*** Opening of Working data ***

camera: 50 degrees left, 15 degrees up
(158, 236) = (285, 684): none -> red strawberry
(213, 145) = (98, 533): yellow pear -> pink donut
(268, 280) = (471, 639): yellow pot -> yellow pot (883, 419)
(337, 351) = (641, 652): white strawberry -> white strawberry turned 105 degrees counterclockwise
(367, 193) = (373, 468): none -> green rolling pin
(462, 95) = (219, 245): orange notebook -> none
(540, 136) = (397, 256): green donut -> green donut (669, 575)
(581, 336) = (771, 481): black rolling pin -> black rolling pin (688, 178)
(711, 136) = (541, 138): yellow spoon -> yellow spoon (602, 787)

*** Close of Working data ***
*** Opening of Working data ***

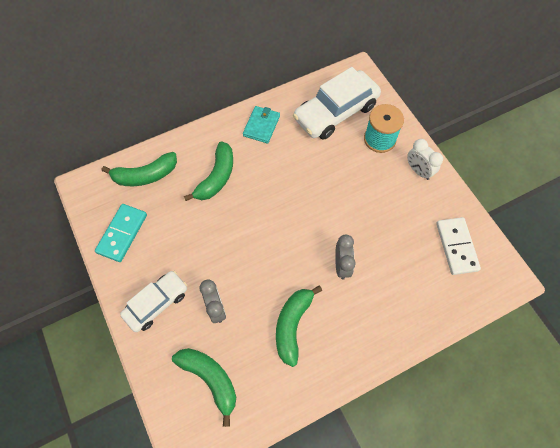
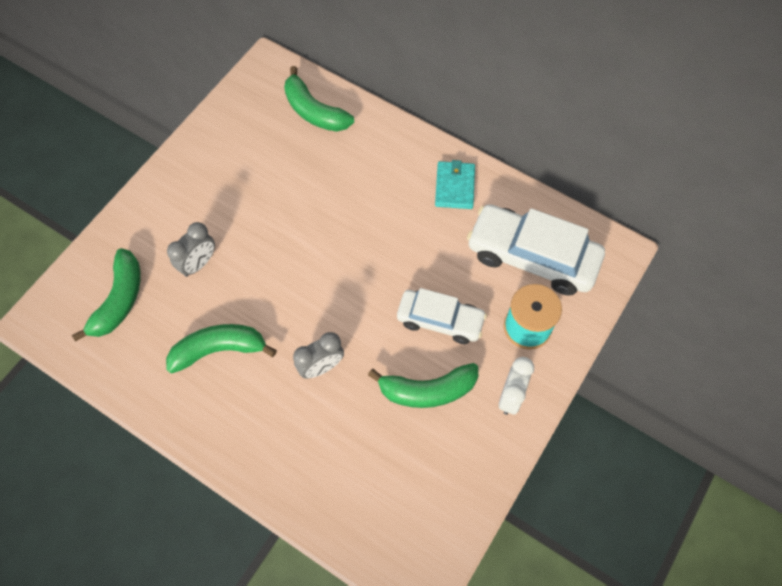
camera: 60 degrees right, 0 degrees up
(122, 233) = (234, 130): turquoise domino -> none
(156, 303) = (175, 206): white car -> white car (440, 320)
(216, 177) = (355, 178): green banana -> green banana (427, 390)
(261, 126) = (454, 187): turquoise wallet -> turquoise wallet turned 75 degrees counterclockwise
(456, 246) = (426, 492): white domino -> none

*** Close of Working data ***
*** Opening of Working data ***

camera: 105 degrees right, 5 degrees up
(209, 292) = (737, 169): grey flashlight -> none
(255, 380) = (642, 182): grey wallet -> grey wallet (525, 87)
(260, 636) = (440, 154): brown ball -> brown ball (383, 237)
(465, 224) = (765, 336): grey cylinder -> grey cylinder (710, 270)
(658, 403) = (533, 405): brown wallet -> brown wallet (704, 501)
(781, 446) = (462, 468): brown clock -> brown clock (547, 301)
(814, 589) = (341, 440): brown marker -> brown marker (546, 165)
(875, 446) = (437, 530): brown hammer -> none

*** Close of Working data ***

* Exercise brief: In the data above, find the line with "camera: 50 degrees left, 15 degrees up" and the line with "(711, 136) = (541, 138): yellow". Retype both, plus every line between them, exactly.

* Your solution:
camera: 50 degrees left, 15 degrees up
(158, 236) = (285, 684): none -> red strawberry
(213, 145) = (98, 533): yellow pear -> pink donut
(268, 280) = (471, 639): yellow pot -> yellow pot (883, 419)
(337, 351) = (641, 652): white strawberry -> white strawberry turned 105 degrees counterclockwise
(367, 193) = (373, 468): none -> green rolling pin
(462, 95) = (219, 245): orange notebook -> none
(540, 136) = (397, 256): green donut -> green donut (669, 575)
(581, 336) = (771, 481): black rolling pin -> black rolling pin (688, 178)
(711, 136) = (541, 138): yellow spoon -> yellow spoon (602, 787)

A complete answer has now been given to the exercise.